Output the whole listing again, exactly as it reads.

#### Data under study

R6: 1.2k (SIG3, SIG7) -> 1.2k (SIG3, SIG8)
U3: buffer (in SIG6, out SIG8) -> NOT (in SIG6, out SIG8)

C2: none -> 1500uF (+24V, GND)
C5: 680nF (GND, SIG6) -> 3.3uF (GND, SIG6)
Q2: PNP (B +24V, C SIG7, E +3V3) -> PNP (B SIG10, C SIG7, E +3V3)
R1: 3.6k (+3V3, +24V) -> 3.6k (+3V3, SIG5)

########

* [Reply]
R6: 1.2k (SIG3, SIG7) -> 1.2k (SIG3, SIG8)
U3: buffer (in SIG6, out SIG8) -> NOT (in SIG6, out SIG8)

C2: none -> 1500uF (+24V, GND)
C5: 680nF (GND, SIG6) -> 3.3uF (GND, SIG6)
Q2: PNP (B +24V, C SIG7, E +3V3) -> PNP (B SIG10, C SIG7, E +3V3)
R1: 3.6k (+3V3, +24V) -> 3.6k (+3V3, SIG5)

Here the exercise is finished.